• _Aim of the task_: Copy out the entries below exactly as they stand, but only from the line containing "(770, 266) = (696, 457): purple" through the line containing "(843, 306) = (713, 563): grey".
── Data listing
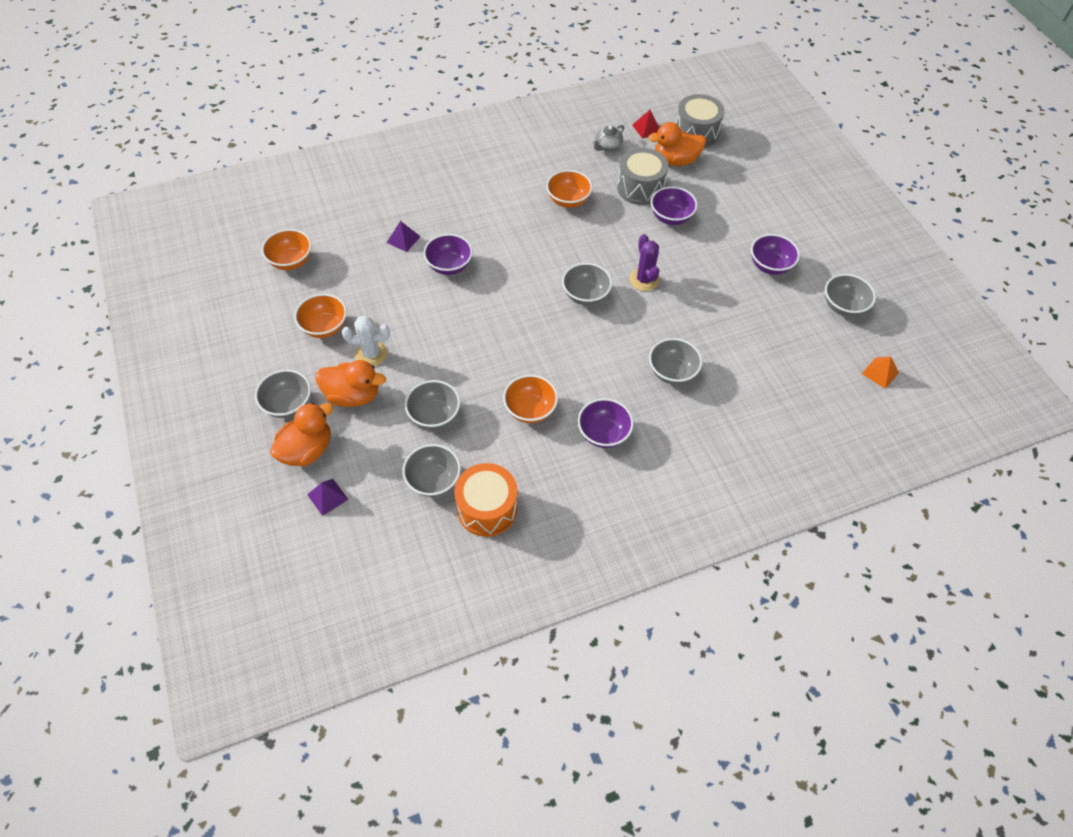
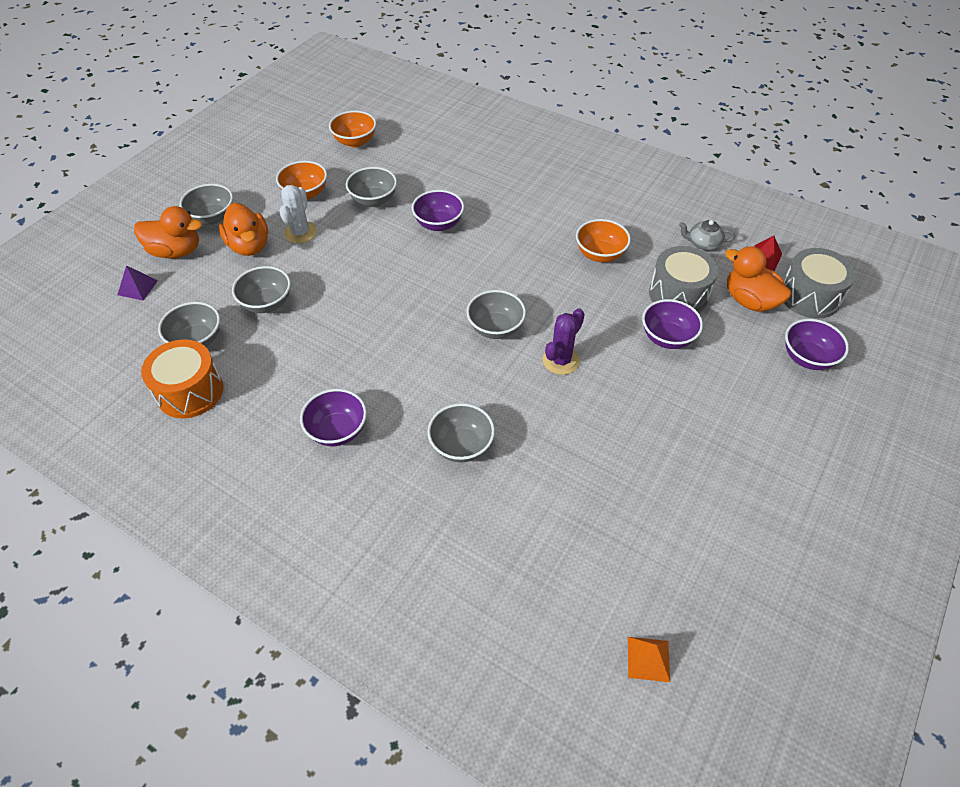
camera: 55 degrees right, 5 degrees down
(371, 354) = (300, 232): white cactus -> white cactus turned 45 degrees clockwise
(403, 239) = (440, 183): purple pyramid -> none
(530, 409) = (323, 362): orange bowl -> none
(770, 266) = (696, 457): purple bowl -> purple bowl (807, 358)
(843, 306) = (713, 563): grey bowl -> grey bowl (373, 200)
────
── Data listing
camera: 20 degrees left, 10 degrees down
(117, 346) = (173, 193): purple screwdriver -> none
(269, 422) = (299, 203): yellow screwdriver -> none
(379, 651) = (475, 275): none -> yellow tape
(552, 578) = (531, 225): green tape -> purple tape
────
── Data listing
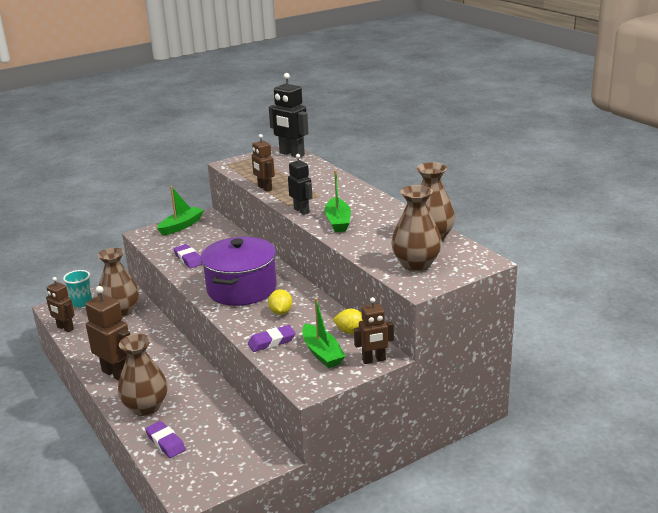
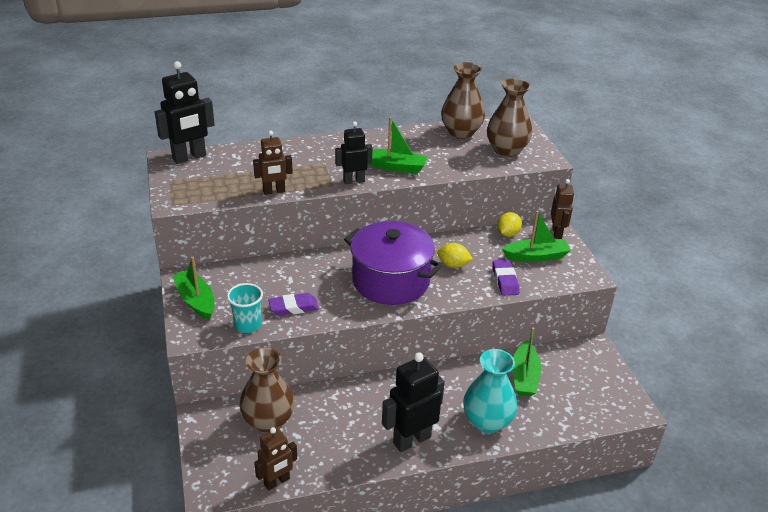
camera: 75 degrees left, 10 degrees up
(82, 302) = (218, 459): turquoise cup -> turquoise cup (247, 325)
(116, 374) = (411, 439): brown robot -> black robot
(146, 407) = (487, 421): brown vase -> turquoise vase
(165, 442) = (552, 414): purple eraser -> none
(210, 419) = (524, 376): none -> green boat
────
• _Exercise result_:
(770, 266) = (696, 457): purple bowl -> purple bowl (807, 358)
(843, 306) = (713, 563): grey bowl -> grey bowl (373, 200)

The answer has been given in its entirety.